■ **Work instructions**
Below are records that should be duplicated exactly, with no image retained.

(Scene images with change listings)
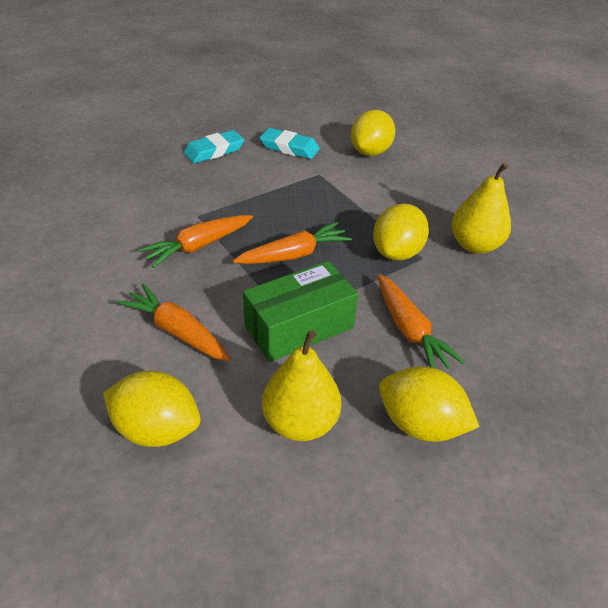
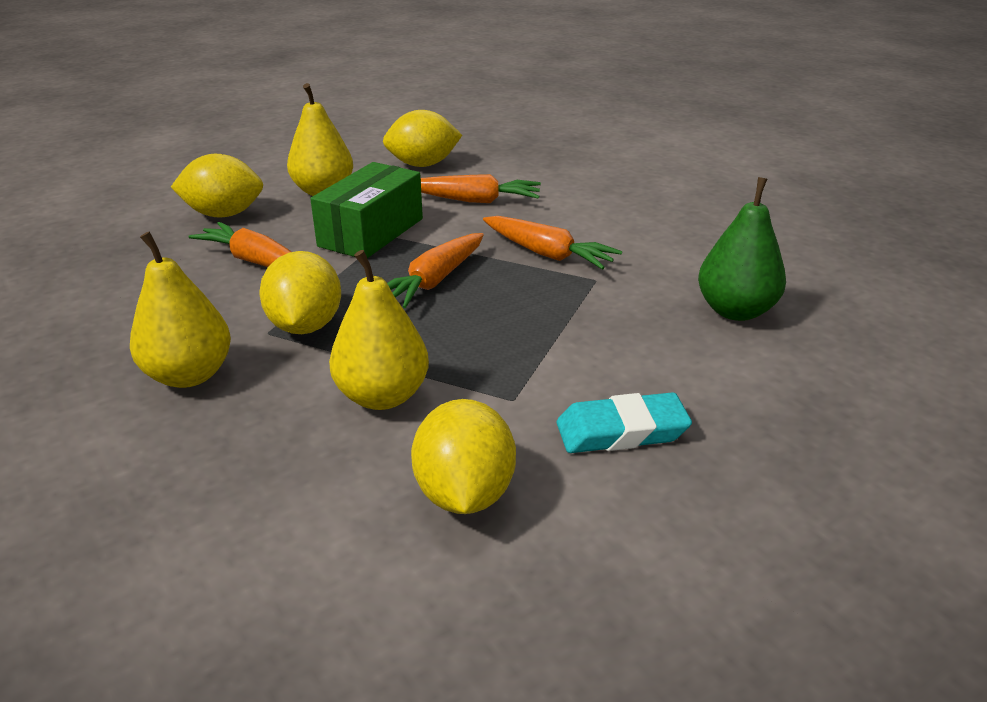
camera: 150 degrees right, 10 degrees down
(160, 169) = (735, 311): none -> green pear
(198, 246) = (547, 254): orange carrot -> orange carrot turned 105 degrees clockwise
(214, 151) = (722, 369): turquoise eraser -> none
(377, 196) = (382, 396): none -> yellow pear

■ **Solved problem**
camera: 150 degrees right, 10 degrees down
(160, 169) = (735, 311): none -> green pear
(198, 246) = (547, 254): orange carrot -> orange carrot turned 105 degrees clockwise
(214, 151) = (722, 369): turquoise eraser -> none
(377, 196) = (382, 396): none -> yellow pear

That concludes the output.